▶ _Exercise_: Word for word, restate the entries below and exclude every image.

*** Records shown Section Begins ***

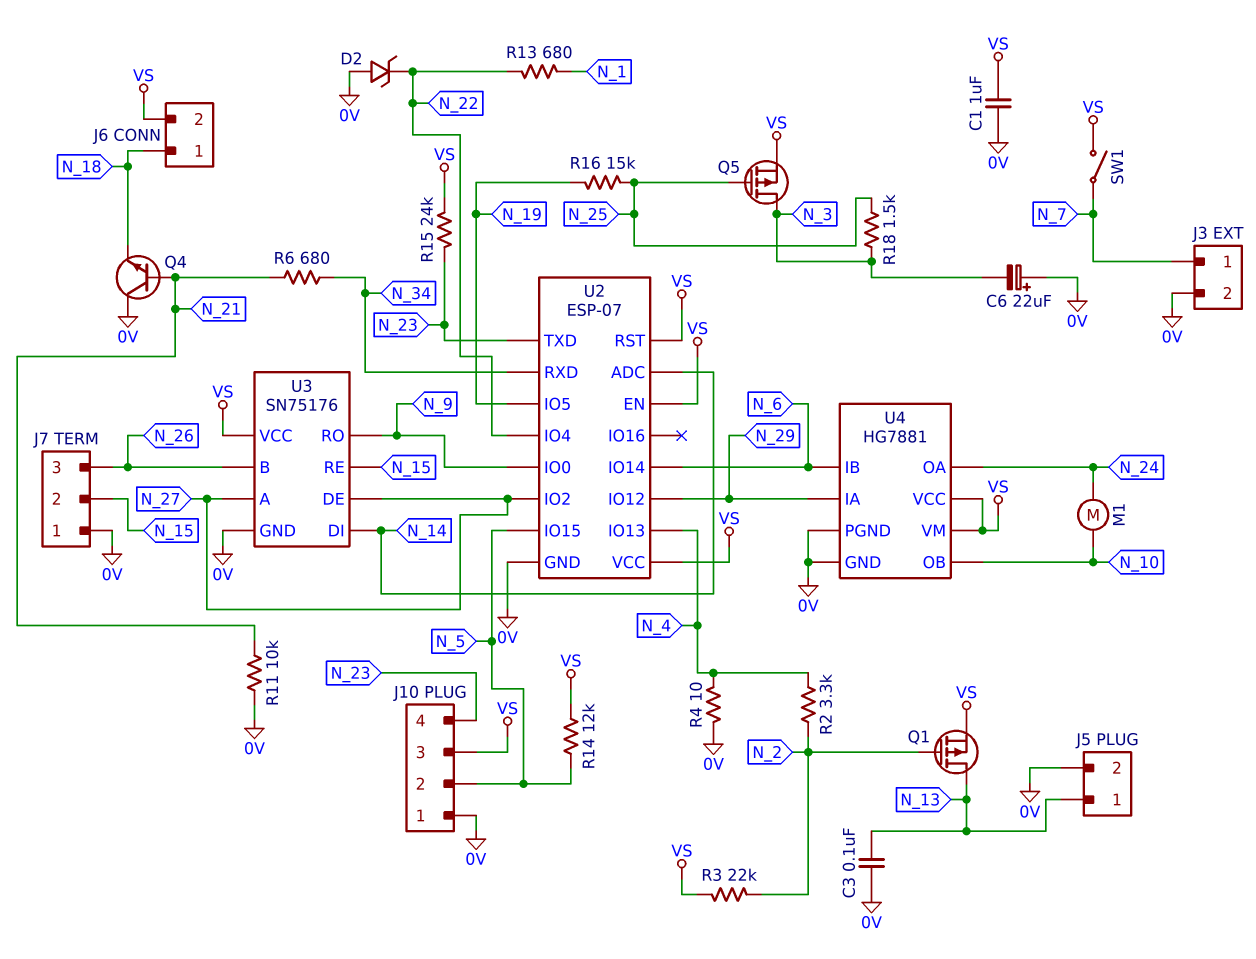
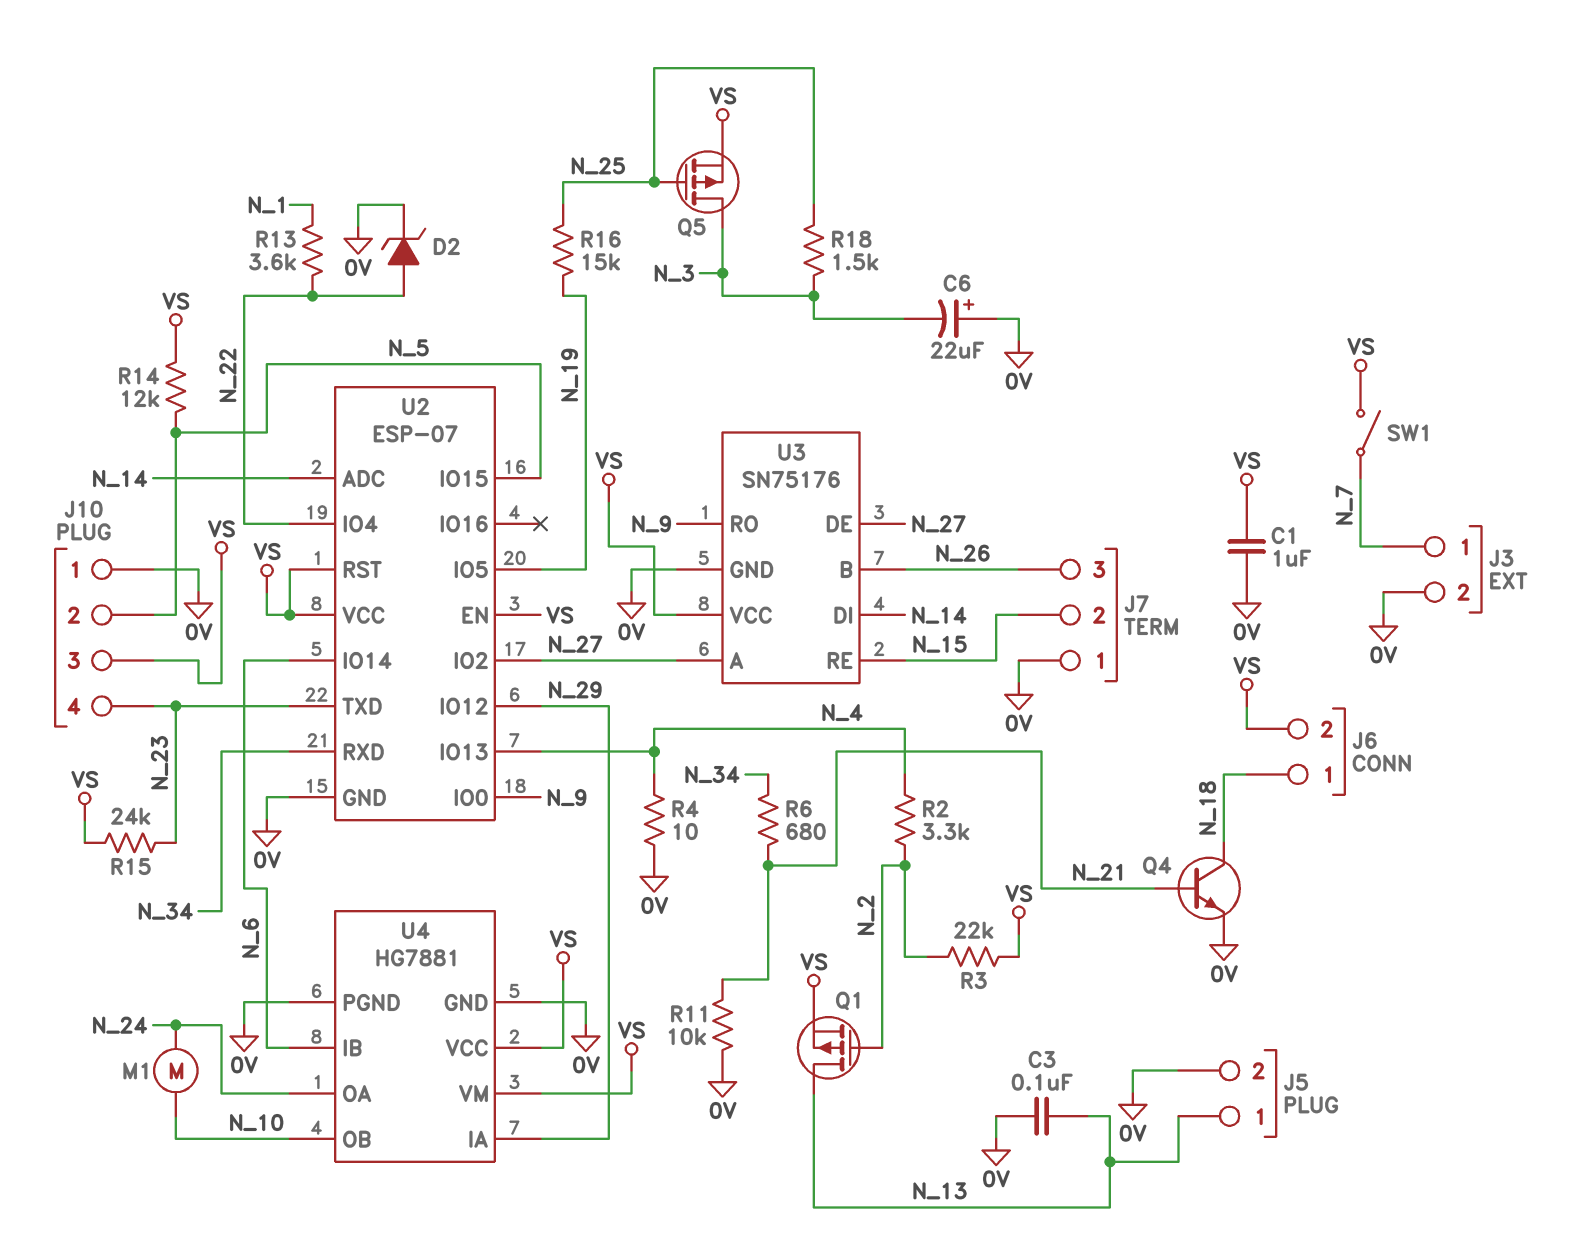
D2: zener (A 0V, K N_22) -> zener (A N_22, K 0V)
Q4: NPN (B N_21, C 0V, E N_18) -> NPN (B N_21, C N_18, E 0V)
R13: 680 (N_1, N_22) -> 3.6k (N_1, N_22)

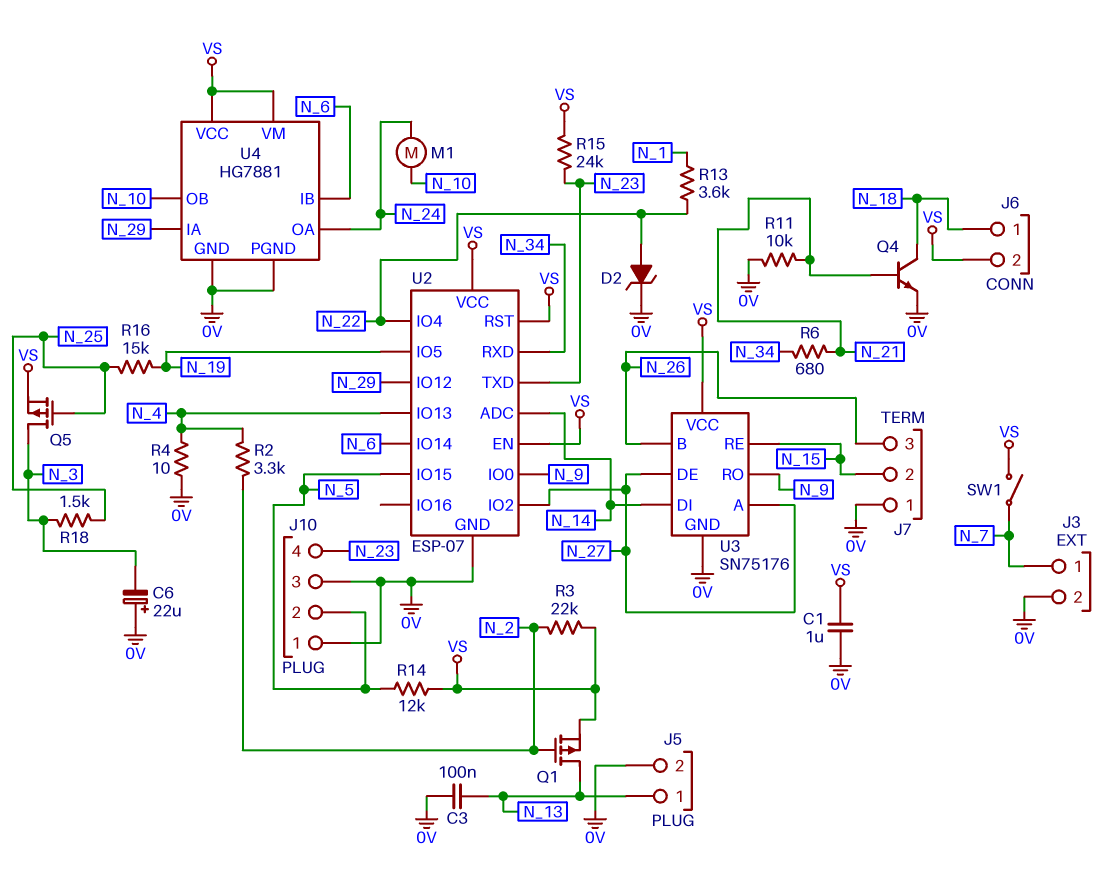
J10 pin 3: VS -> 0V

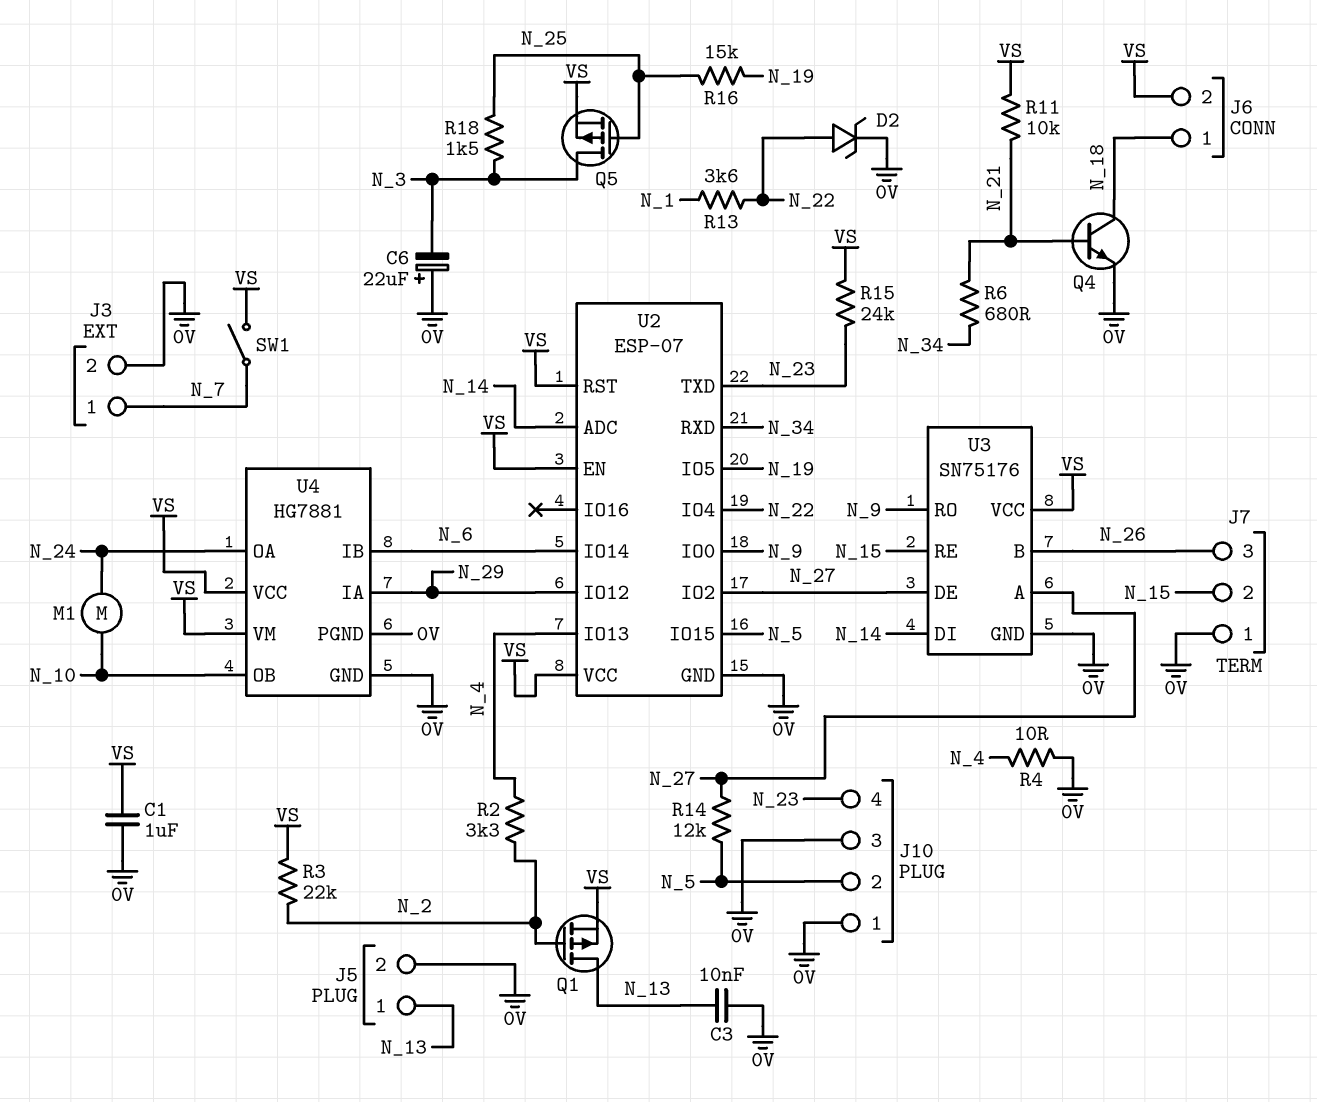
C3: 100nF (0V, N_13) -> 10nF (0V, N_13)
R11: 10k (0V, N_21) -> 10k (N_21, VS)
R14: 12k (N_5, VS) -> 12k (N_5, N_27)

*** Records shown Section Ends ***

▶ _Written solution_:
D2: zener (A 0V, K N_22) -> zener (A N_22, K 0V)
Q4: NPN (B N_21, C 0V, E N_18) -> NPN (B N_21, C N_18, E 0V)
R13: 680 (N_1, N_22) -> 3.6k (N_1, N_22)

J10 pin 3: VS -> 0V

C3: 100nF (0V, N_13) -> 10nF (0V, N_13)
R11: 10k (0V, N_21) -> 10k (N_21, VS)
R14: 12k (N_5, VS) -> 12k (N_5, N_27)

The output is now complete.